TASK DESCRIPTION: The answer must be every line of the records below that holds the word "brick".
==============================
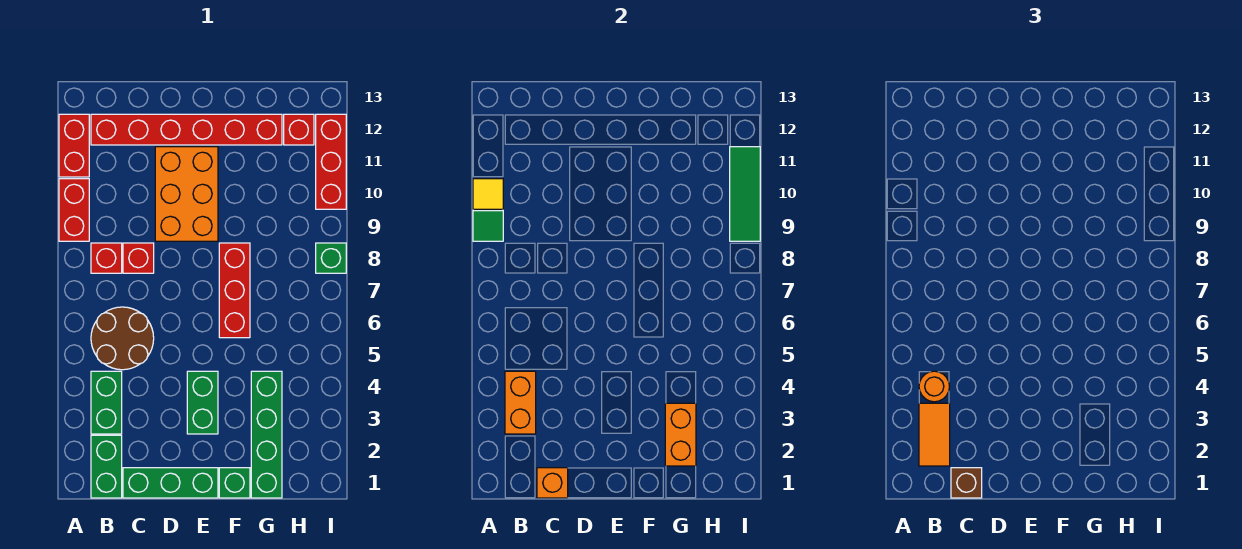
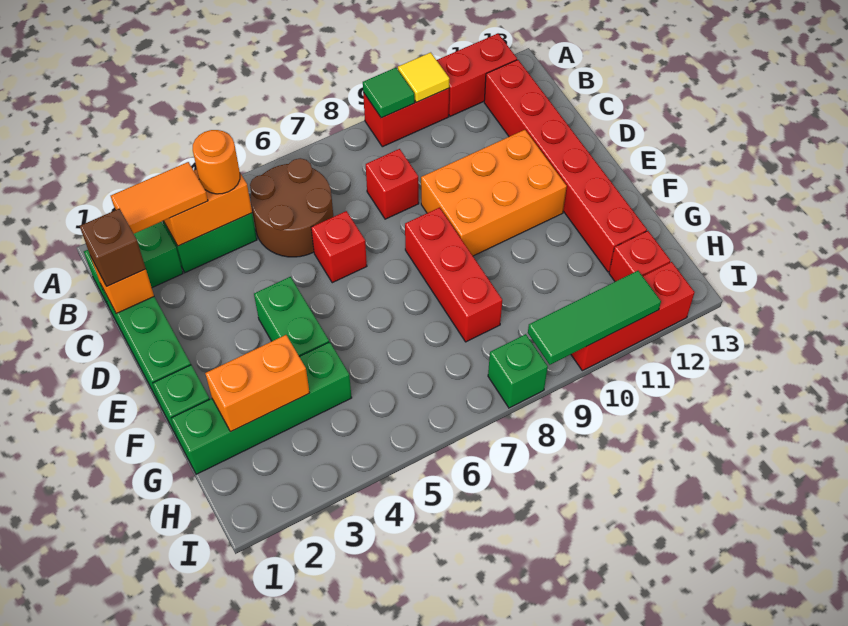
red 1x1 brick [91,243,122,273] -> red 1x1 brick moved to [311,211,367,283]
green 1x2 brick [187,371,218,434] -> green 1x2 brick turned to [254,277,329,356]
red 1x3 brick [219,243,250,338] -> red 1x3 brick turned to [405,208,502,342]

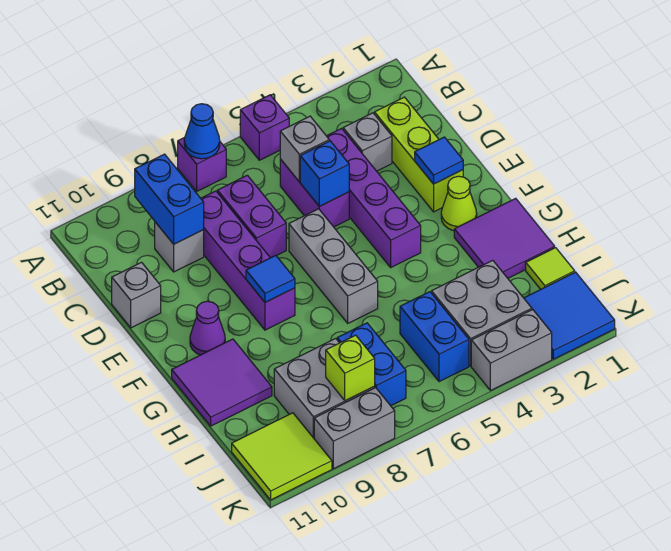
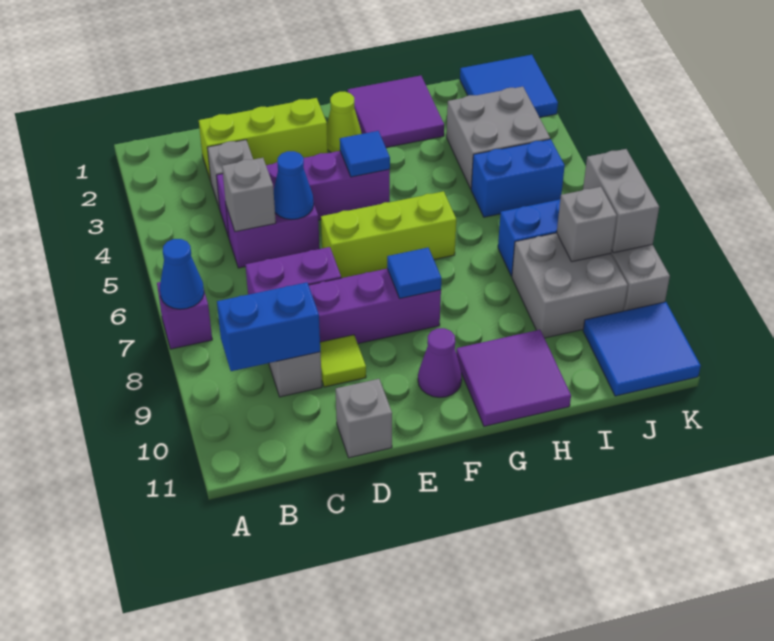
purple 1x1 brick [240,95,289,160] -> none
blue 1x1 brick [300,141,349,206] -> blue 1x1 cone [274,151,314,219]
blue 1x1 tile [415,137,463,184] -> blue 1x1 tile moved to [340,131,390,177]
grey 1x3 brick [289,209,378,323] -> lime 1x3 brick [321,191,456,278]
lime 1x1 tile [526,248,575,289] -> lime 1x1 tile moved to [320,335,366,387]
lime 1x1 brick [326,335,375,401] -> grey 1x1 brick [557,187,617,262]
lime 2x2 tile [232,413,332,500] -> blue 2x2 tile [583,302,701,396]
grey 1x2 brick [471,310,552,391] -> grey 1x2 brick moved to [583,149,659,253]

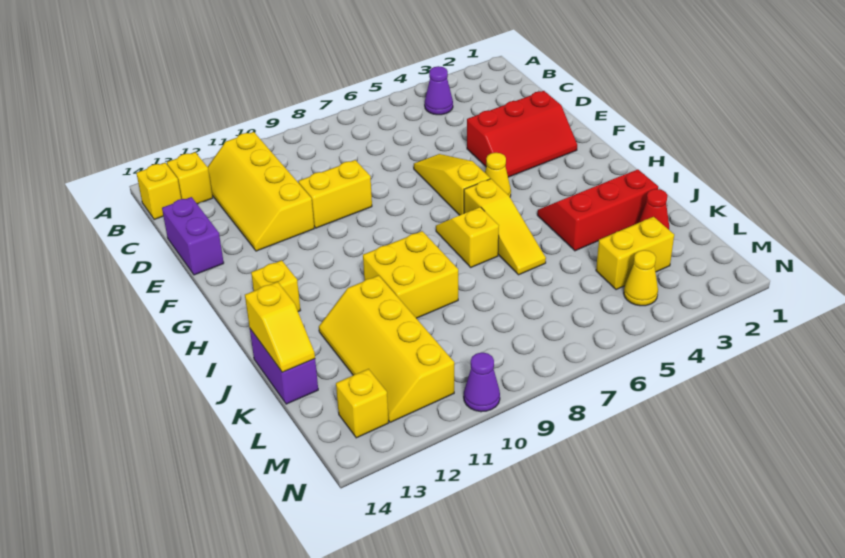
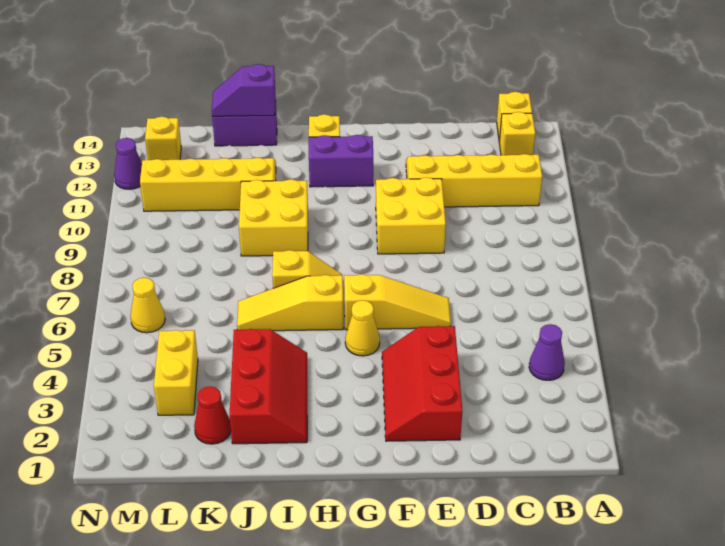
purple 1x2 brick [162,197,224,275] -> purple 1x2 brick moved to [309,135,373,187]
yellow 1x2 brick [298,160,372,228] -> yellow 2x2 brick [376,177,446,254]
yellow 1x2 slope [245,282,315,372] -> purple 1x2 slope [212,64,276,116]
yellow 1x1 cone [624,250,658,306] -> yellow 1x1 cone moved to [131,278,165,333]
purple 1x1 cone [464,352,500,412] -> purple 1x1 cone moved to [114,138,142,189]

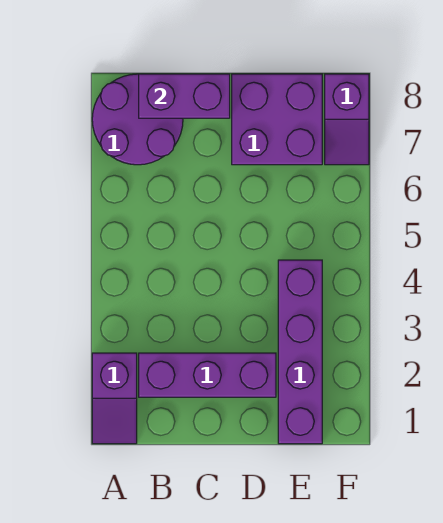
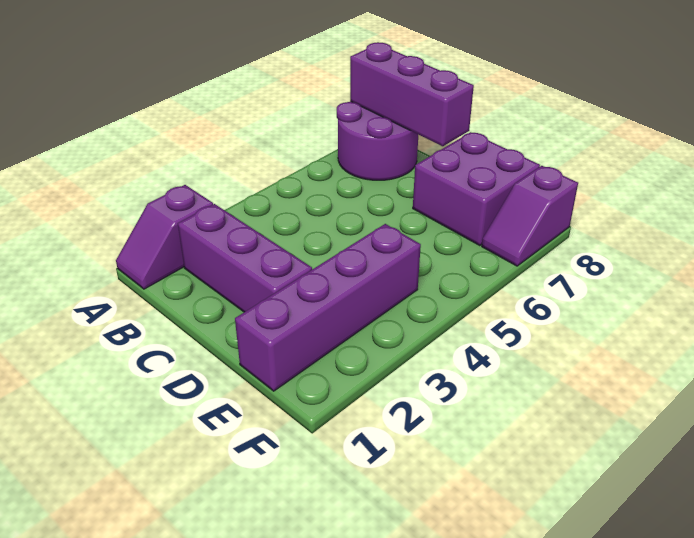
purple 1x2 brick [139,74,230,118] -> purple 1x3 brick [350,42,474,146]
==============================
THE ANSWER:
red 1x1 brick [91,243,122,273] -> red 1x1 brick moved to [311,211,367,283]
green 1x2 brick [187,371,218,434] -> green 1x2 brick turned to [254,277,329,356]
red 1x3 brick [219,243,250,338] -> red 1x3 brick turned to [405,208,502,342]
purple 1x1 brick [240,95,289,160] -> none
blue 1x1 brick [300,141,349,206] -> blue 1x1 cone [274,151,314,219]
grey 1x3 brick [289,209,378,323] -> lime 1x3 brick [321,191,456,278]
lime 1x1 brick [326,335,375,401] -> grey 1x1 brick [557,187,617,262]
grey 1x2 brick [471,310,552,391] -> grey 1x2 brick moved to [583,149,659,253]
purple 1x2 brick [162,197,224,275] -> purple 1x2 brick moved to [309,135,373,187]
yellow 1x2 brick [298,160,372,228] -> yellow 2x2 brick [376,177,446,254]
purple 1x2 brick [139,74,230,118] -> purple 1x3 brick [350,42,474,146]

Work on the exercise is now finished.